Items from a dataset
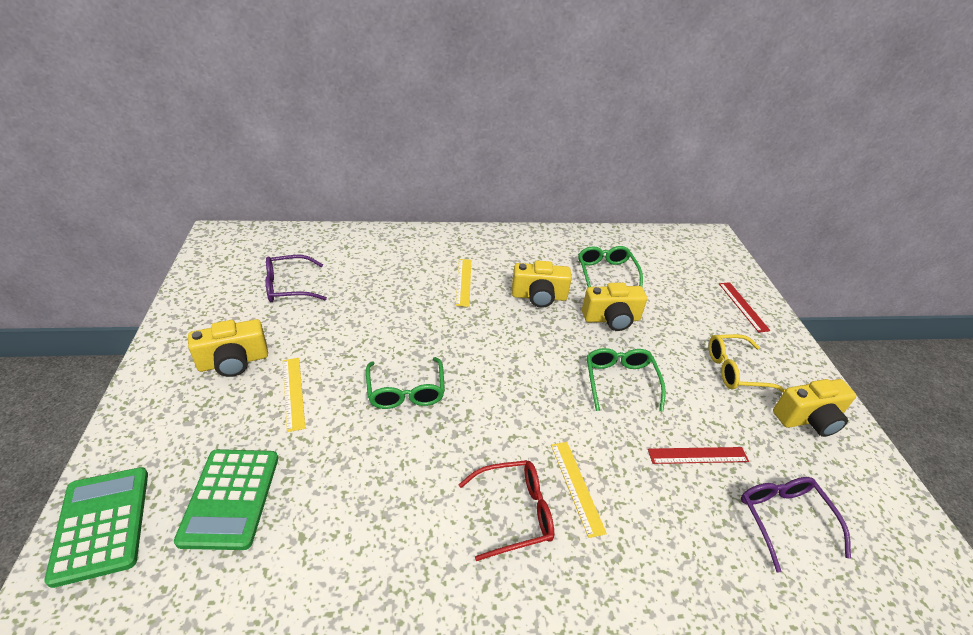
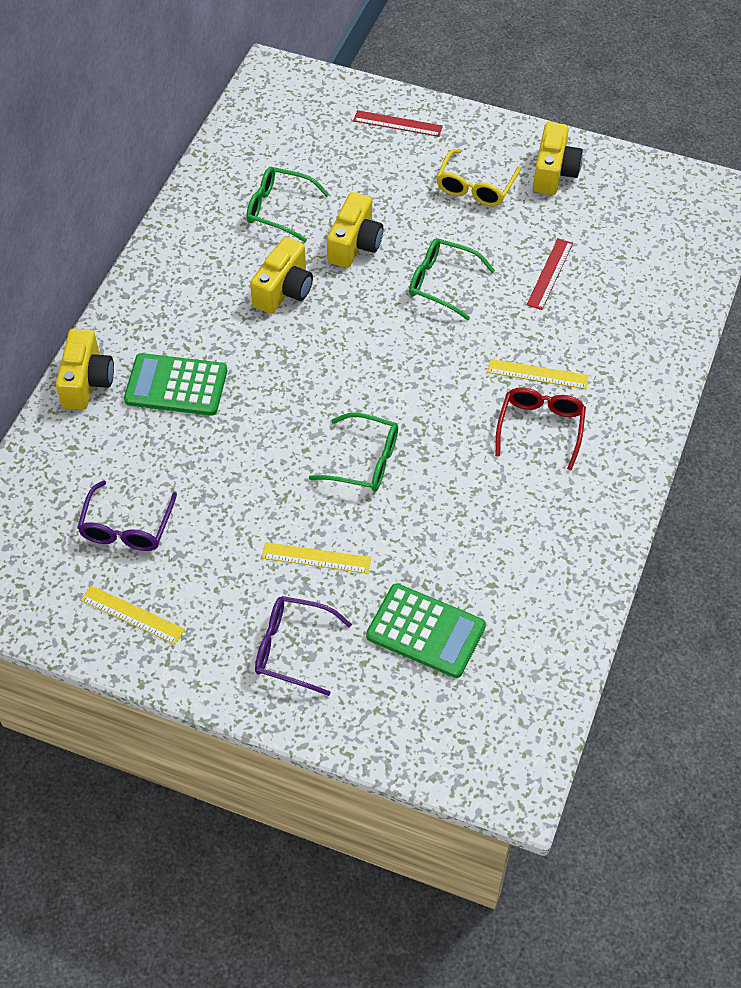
camera: 60 degrees left, 15 degrees up
(102, 524) = (407, 733): green calculator -> green calculator (176, 385)
(233, 362) = (238, 604): yellow camera -> yellow camera (87, 382)
(463, 282) = (217, 350): yellow ruler -> yellow ruler (132, 615)
(784, 519) = (631, 255): purple glasses -> purple glasses (292, 648)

### Exercise directions
Your job is to transcribe the entries above exactly; skip the pictures.

### Exercise response
camera: 60 degrees left, 15 degrees up
(102, 524) = (407, 733): green calculator -> green calculator (176, 385)
(233, 362) = (238, 604): yellow camera -> yellow camera (87, 382)
(463, 282) = (217, 350): yellow ruler -> yellow ruler (132, 615)
(784, 519) = (631, 255): purple glasses -> purple glasses (292, 648)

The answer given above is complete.